Dataset entries

#####

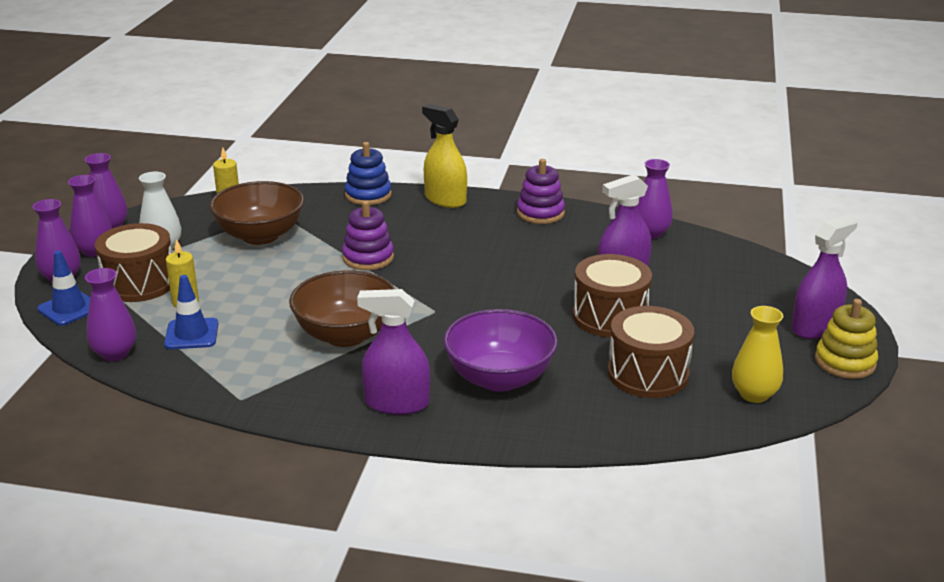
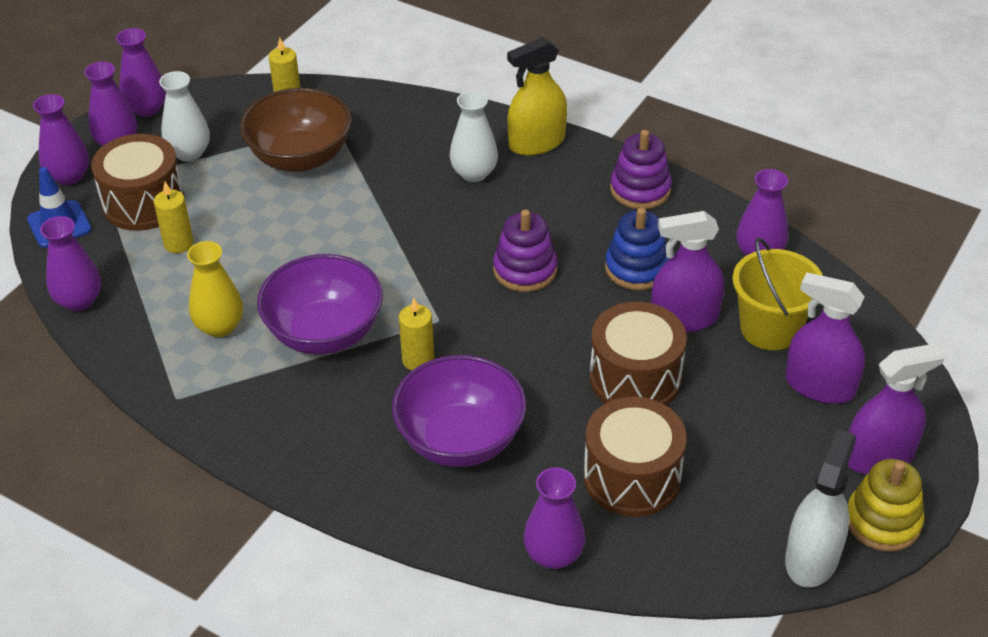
camera: 20 degrees right, 15 degrees up
(191, 334) = (165, 292): blue traffic cone -> none
(346, 335) = (324, 333): brown bowl -> purple bowl
(368, 195) = (450, 116): blue stacking toy -> blue stacking toy (636, 268)
(368, 258) = (403, 219): purple stacking toy -> purple stacking toy (525, 270)
(397, 403) = (332, 446): purple spray bottle -> purple spray bottle (820, 386)
(408, 223) = (474, 173): none -> white vase
(434, 337) = (418, 360): none -> yellow candle
(445, 199) = (537, 142): yellow spray bottle -> yellow spray bottle turned 90 degrees counterclockwise
(620, 432) = (553, 555): none -> purple vase
(687, 272) = (770, 328): none -> yellow bucket
(754, 394) = (740, 541): yellow vase -> yellow vase (219, 326)
(811, 393) = (812, 558): none -> white spray bottle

#####

Exercise
Your task is to repeat exactly the lines from the beginning of the data to the line that contains "(754, 394) = (740, 541): yellow", both ends included, leaving out pictures.

Answer to the exercise
camera: 20 degrees right, 15 degrees up
(191, 334) = (165, 292): blue traffic cone -> none
(346, 335) = (324, 333): brown bowl -> purple bowl
(368, 195) = (450, 116): blue stacking toy -> blue stacking toy (636, 268)
(368, 258) = (403, 219): purple stacking toy -> purple stacking toy (525, 270)
(397, 403) = (332, 446): purple spray bottle -> purple spray bottle (820, 386)
(408, 223) = (474, 173): none -> white vase
(434, 337) = (418, 360): none -> yellow candle
(445, 199) = (537, 142): yellow spray bottle -> yellow spray bottle turned 90 degrees counterclockwise
(620, 432) = (553, 555): none -> purple vase
(687, 272) = (770, 328): none -> yellow bucket
(754, 394) = (740, 541): yellow vase -> yellow vase (219, 326)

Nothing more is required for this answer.